▶ **Your assignment**:
Which lines in the records below hold the word "ECHO"? Copy each of them.

(Version comparison data)
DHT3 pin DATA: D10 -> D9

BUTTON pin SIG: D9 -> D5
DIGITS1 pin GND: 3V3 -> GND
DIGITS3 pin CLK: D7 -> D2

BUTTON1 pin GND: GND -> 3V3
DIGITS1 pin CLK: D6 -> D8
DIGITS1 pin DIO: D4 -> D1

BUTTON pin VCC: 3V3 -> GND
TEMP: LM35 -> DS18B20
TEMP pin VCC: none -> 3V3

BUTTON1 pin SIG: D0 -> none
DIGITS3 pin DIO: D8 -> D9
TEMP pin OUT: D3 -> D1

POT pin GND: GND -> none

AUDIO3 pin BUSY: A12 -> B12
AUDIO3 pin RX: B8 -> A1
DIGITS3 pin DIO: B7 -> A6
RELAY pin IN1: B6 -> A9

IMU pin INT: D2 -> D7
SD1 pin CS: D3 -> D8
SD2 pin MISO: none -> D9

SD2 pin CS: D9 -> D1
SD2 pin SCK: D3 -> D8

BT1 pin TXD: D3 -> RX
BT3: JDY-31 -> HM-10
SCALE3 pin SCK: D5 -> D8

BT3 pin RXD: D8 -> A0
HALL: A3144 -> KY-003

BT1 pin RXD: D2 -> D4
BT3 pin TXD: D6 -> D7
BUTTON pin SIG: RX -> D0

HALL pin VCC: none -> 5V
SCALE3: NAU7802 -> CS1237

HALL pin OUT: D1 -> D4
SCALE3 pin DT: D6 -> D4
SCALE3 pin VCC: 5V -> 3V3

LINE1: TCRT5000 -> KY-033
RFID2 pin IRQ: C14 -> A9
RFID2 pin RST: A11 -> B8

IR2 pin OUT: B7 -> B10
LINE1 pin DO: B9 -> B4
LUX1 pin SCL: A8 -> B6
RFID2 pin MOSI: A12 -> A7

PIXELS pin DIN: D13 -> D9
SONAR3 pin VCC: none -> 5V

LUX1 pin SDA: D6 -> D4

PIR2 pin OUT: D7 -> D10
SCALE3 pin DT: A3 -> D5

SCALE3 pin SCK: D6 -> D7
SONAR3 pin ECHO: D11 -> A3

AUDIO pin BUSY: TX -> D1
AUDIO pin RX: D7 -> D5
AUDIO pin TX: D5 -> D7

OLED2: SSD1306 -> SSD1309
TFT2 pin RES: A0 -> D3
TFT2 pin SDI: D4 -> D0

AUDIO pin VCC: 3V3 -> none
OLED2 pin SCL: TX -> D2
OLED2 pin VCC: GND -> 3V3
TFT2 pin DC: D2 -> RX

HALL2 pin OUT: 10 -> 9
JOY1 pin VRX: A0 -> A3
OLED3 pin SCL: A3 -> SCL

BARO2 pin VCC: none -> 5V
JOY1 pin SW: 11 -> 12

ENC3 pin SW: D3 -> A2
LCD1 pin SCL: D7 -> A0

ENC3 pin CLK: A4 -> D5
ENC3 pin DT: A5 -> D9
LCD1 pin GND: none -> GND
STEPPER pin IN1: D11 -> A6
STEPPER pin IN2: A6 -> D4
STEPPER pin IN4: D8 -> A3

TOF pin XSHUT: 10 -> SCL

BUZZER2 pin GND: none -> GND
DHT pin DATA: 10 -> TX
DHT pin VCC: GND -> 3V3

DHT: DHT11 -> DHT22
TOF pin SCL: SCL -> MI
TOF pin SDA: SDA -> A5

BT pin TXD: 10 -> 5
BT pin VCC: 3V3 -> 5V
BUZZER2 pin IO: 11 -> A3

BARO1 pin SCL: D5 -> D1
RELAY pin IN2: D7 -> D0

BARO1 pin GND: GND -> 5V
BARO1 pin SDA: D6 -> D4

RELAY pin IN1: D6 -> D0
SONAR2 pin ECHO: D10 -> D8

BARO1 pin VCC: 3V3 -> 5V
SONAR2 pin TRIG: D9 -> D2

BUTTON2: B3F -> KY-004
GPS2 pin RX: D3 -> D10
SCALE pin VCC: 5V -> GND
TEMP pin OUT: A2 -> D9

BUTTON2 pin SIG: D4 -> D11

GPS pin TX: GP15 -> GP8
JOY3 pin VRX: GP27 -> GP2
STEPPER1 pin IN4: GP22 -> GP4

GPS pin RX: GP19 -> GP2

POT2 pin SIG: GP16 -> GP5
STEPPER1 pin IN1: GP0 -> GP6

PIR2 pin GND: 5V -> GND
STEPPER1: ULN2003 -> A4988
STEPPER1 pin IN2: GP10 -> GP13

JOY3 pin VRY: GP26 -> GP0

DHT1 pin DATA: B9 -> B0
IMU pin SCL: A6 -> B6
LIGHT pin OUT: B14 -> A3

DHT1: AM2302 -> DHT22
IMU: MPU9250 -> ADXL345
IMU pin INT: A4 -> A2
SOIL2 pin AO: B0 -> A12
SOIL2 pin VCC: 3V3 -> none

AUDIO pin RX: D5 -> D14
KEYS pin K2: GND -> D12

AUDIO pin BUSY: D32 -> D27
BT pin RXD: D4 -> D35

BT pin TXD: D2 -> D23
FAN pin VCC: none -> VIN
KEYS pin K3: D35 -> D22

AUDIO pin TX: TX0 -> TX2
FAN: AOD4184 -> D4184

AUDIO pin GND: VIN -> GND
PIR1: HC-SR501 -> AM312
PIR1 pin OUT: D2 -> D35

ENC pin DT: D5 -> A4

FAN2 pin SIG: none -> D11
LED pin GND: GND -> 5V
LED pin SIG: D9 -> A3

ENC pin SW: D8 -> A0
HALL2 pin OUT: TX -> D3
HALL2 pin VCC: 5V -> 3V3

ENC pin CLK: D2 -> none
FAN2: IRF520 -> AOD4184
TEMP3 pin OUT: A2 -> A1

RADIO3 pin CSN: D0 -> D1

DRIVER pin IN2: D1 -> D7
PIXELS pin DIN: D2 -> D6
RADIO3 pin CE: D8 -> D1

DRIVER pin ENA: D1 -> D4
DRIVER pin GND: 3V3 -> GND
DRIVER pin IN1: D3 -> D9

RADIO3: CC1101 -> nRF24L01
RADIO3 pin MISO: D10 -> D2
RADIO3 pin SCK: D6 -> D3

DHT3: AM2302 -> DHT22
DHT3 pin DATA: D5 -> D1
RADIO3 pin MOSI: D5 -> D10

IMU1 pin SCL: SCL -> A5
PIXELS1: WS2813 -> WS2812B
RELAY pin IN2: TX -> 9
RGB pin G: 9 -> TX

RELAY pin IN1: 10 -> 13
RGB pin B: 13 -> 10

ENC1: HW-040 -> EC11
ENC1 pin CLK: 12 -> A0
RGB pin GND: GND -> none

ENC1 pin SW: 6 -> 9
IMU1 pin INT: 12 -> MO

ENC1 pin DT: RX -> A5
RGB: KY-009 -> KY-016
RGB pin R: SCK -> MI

▶ **Solution to this exercise**:
SONAR3 pin ECHO: D11 -> A3
SONAR2 pin ECHO: D10 -> D8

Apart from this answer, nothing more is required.